BEGIN Data for this task

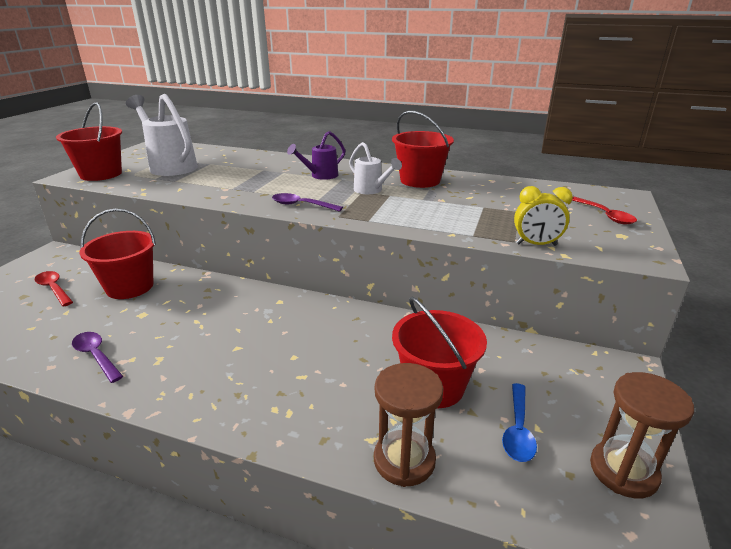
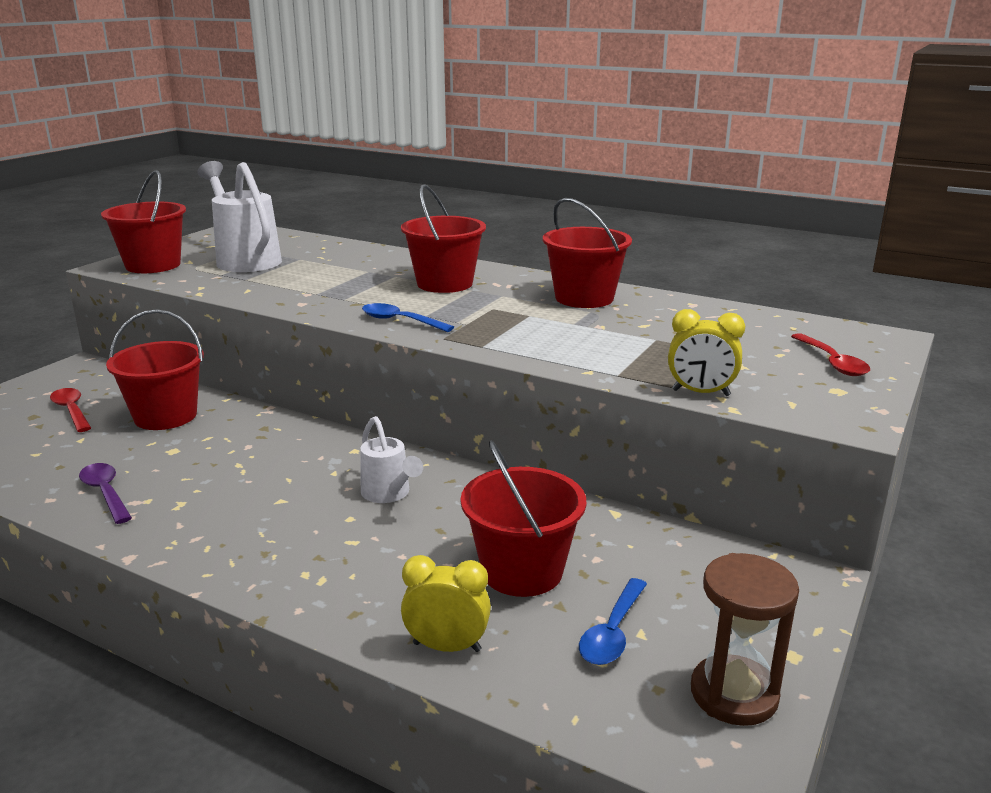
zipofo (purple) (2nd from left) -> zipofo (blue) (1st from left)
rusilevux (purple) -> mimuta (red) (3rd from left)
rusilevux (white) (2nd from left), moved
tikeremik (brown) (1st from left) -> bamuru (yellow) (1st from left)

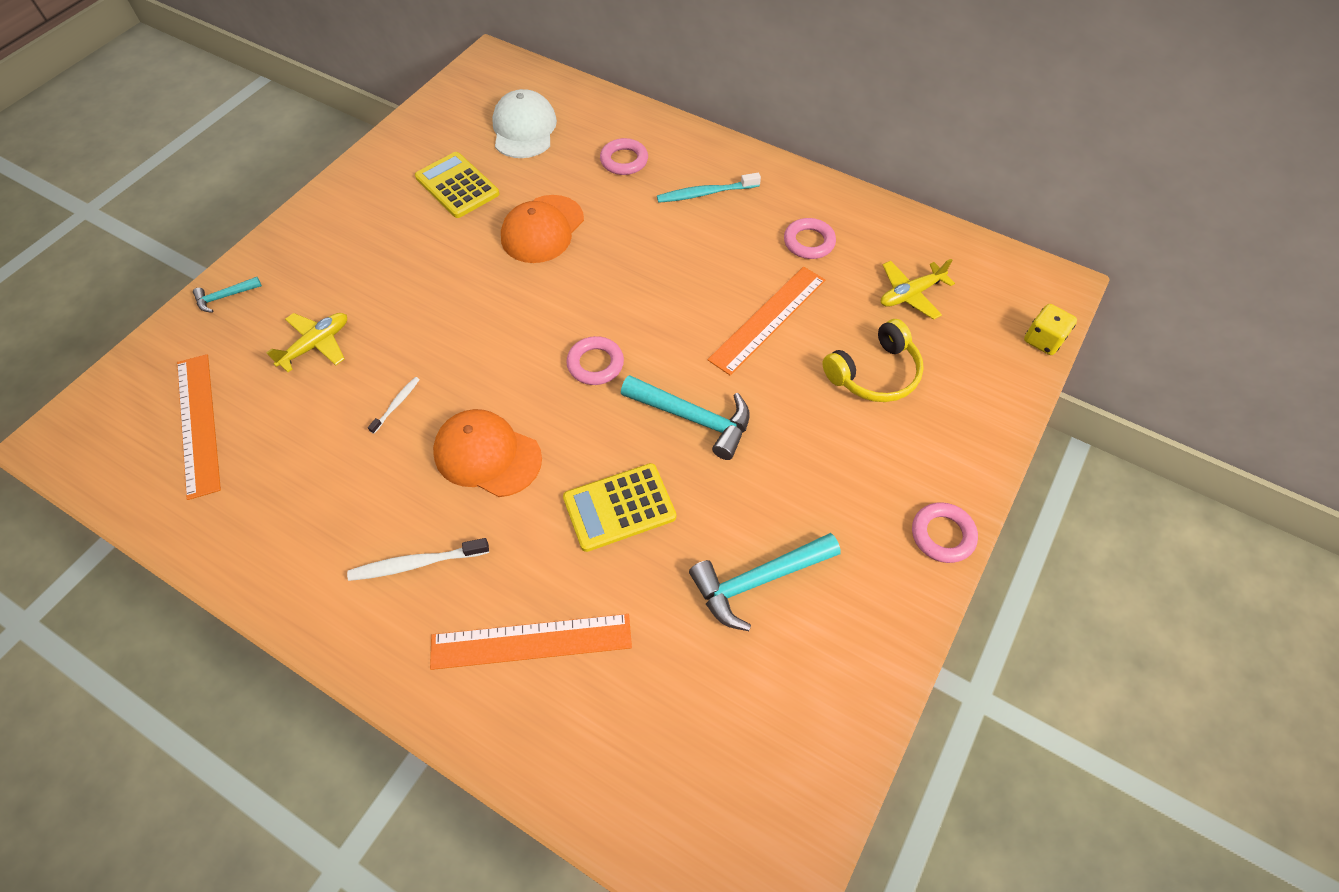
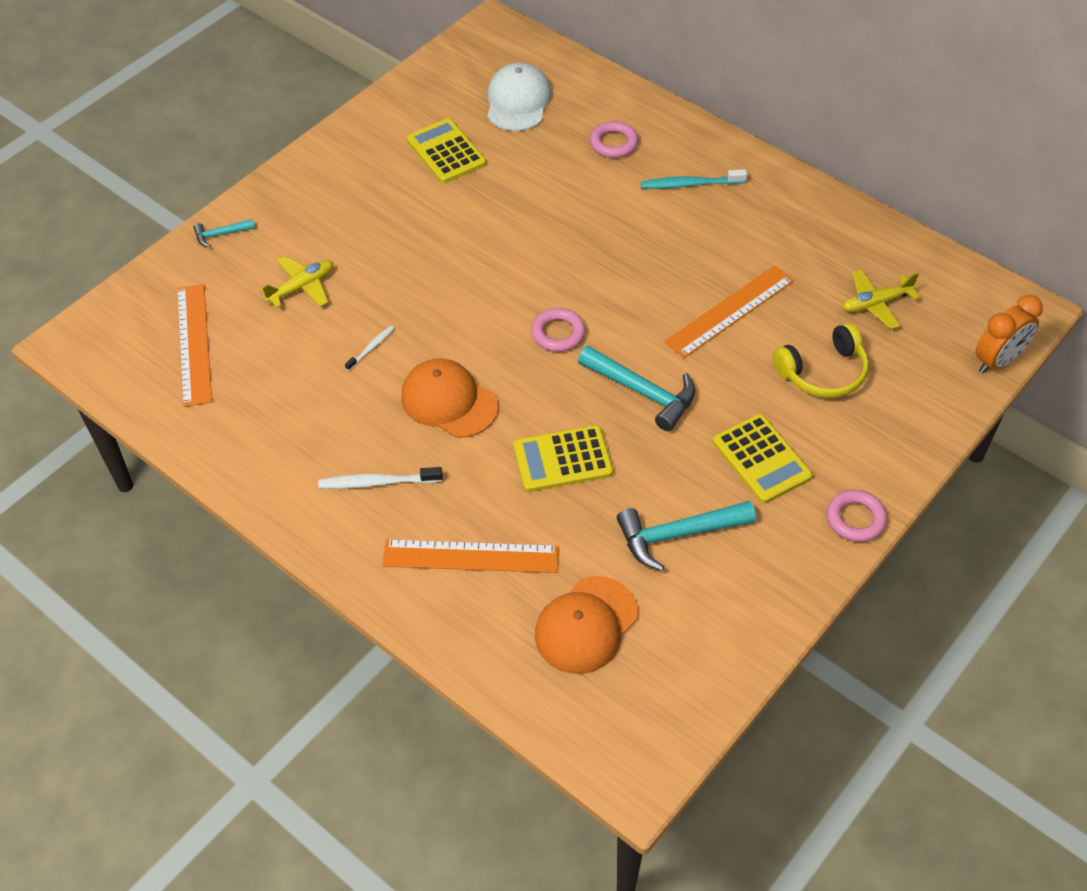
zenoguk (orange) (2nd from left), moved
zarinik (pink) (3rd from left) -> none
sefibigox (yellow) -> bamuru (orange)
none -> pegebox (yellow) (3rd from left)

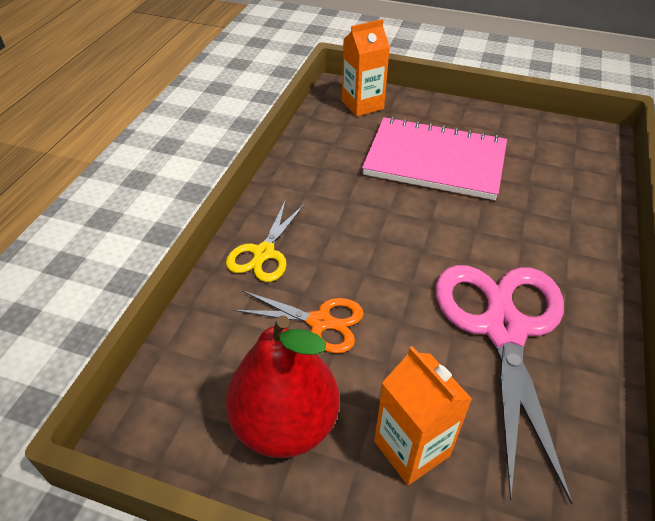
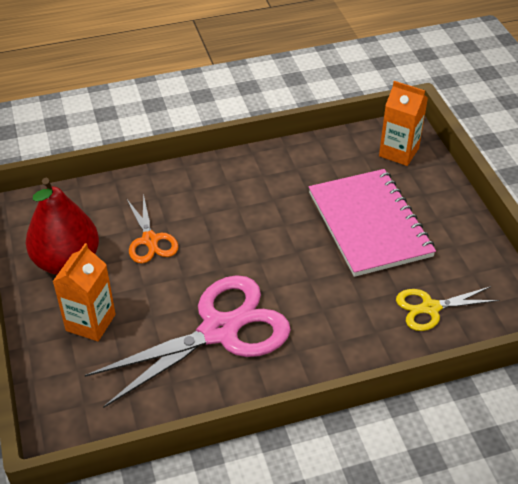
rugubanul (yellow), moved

END Data for this task

• **Aim of the task**
Every line of the data above should be quoted exactly. Omit the pictures.

• **Solution to this exercise**
zipofo (purple) (2nd from left) -> zipofo (blue) (1st from left)
rusilevux (purple) -> mimuta (red) (3rd from left)
rusilevux (white) (2nd from left), moved
tikeremik (brown) (1st from left) -> bamuru (yellow) (1st from left)

zenoguk (orange) (2nd from left), moved
zarinik (pink) (3rd from left) -> none
sefibigox (yellow) -> bamuru (orange)
none -> pegebox (yellow) (3rd from left)

rugubanul (yellow), moved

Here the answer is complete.